_Recorded information_.
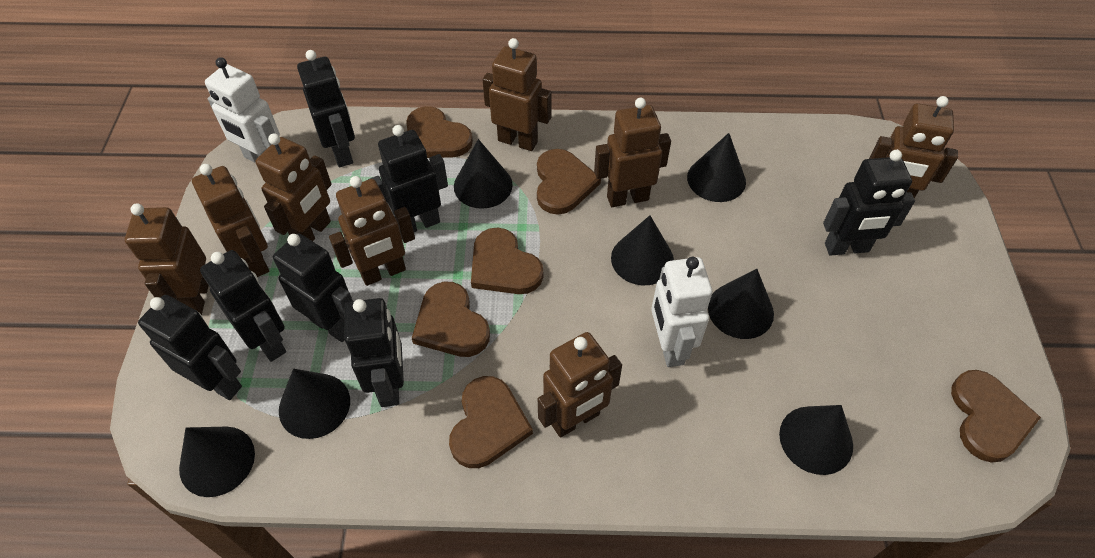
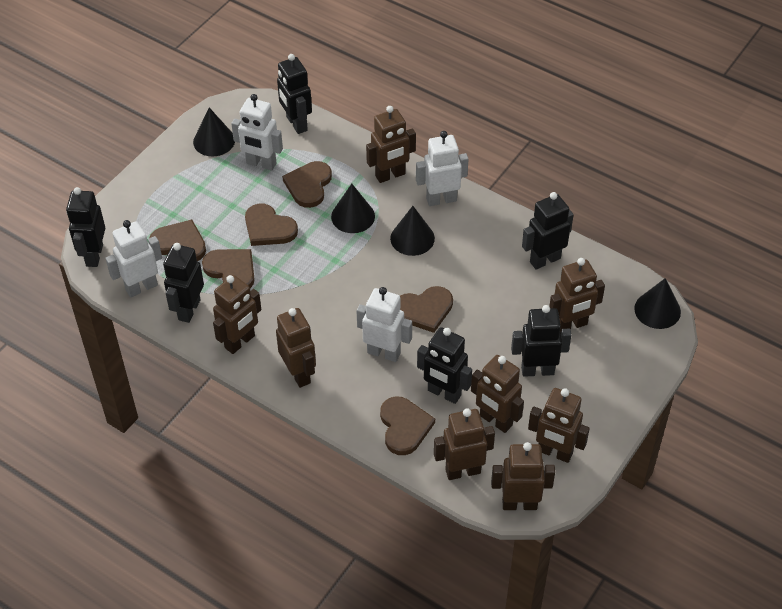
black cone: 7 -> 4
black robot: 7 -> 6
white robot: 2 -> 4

---

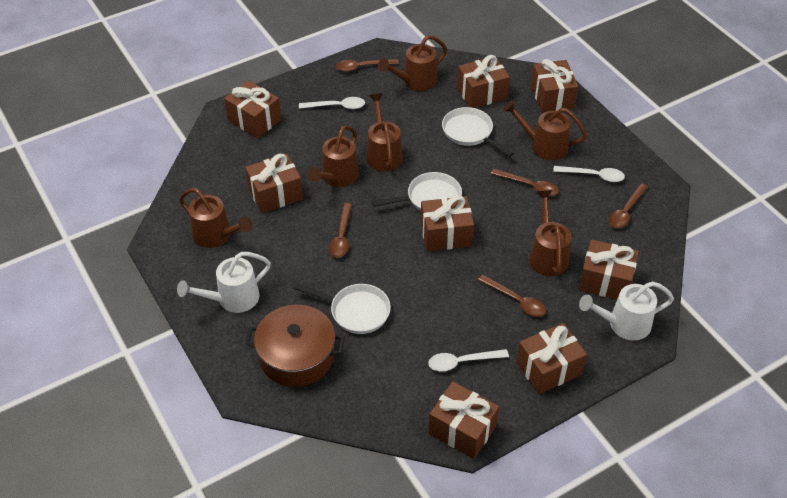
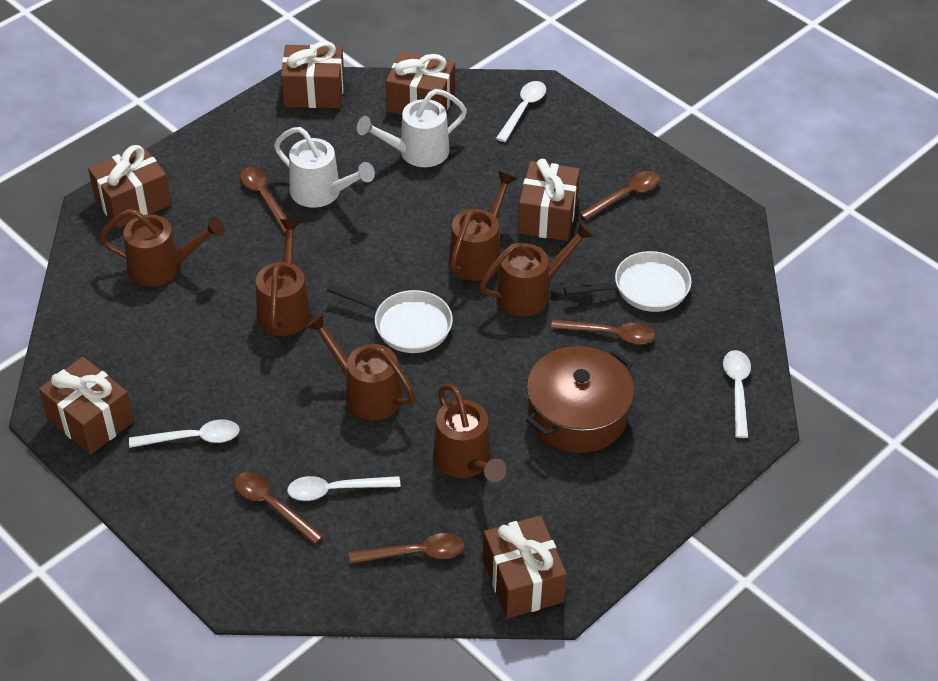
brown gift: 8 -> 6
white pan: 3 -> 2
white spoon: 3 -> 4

_Work request_.
Scan the material above for lines that contain the string "white", and copy each such line.

_Reply_.
white robot: 2 -> 4
white pan: 3 -> 2
white spoon: 3 -> 4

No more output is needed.